■ HOW TO COMPLETE THIS TASK
Below are records; write all of them out exactly.

[Edit difference data]
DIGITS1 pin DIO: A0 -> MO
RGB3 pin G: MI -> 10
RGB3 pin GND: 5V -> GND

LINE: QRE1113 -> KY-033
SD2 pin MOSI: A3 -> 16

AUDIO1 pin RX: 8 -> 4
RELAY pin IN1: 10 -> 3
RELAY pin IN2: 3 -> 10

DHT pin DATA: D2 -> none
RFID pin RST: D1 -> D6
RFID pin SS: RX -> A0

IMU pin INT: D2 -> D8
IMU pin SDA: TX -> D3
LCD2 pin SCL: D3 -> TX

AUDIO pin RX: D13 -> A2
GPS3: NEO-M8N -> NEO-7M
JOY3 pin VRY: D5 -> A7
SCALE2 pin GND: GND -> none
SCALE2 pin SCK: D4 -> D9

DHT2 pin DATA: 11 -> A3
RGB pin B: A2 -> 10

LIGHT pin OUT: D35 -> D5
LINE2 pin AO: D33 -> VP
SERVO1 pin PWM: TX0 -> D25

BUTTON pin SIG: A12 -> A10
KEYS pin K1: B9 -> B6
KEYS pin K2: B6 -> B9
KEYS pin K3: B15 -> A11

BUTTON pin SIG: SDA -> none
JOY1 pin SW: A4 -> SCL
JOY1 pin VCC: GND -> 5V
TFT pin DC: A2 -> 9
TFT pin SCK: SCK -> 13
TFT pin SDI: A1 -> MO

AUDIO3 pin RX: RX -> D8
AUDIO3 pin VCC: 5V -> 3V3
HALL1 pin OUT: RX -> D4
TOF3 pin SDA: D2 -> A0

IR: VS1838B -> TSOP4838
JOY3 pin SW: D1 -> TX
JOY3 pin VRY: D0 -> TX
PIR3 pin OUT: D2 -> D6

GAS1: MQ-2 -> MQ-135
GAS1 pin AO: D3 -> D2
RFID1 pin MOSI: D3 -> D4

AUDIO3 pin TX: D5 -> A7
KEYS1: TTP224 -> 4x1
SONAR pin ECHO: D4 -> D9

■ OUTPUT OF THE TASK
DIGITS1 pin DIO: A0 -> MO
RGB3 pin G: MI -> 10
RGB3 pin GND: 5V -> GND

LINE: QRE1113 -> KY-033
SD2 pin MOSI: A3 -> 16

AUDIO1 pin RX: 8 -> 4
RELAY pin IN1: 10 -> 3
RELAY pin IN2: 3 -> 10

DHT pin DATA: D2 -> none
RFID pin RST: D1 -> D6
RFID pin SS: RX -> A0

IMU pin INT: D2 -> D8
IMU pin SDA: TX -> D3
LCD2 pin SCL: D3 -> TX

AUDIO pin RX: D13 -> A2
GPS3: NEO-M8N -> NEO-7M
JOY3 pin VRY: D5 -> A7
SCALE2 pin GND: GND -> none
SCALE2 pin SCK: D4 -> D9

DHT2 pin DATA: 11 -> A3
RGB pin B: A2 -> 10

LIGHT pin OUT: D35 -> D5
LINE2 pin AO: D33 -> VP
SERVO1 pin PWM: TX0 -> D25

BUTTON pin SIG: A12 -> A10
KEYS pin K1: B9 -> B6
KEYS pin K2: B6 -> B9
KEYS pin K3: B15 -> A11

BUTTON pin SIG: SDA -> none
JOY1 pin SW: A4 -> SCL
JOY1 pin VCC: GND -> 5V
TFT pin DC: A2 -> 9
TFT pin SCK: SCK -> 13
TFT pin SDI: A1 -> MO

AUDIO3 pin RX: RX -> D8
AUDIO3 pin VCC: 5V -> 3V3
HALL1 pin OUT: RX -> D4
TOF3 pin SDA: D2 -> A0

IR: VS1838B -> TSOP4838
JOY3 pin SW: D1 -> TX
JOY3 pin VRY: D0 -> TX
PIR3 pin OUT: D2 -> D6

GAS1: MQ-2 -> MQ-135
GAS1 pin AO: D3 -> D2
RFID1 pin MOSI: D3 -> D4

AUDIO3 pin TX: D5 -> A7
KEYS1: TTP224 -> 4x1
SONAR pin ECHO: D4 -> D9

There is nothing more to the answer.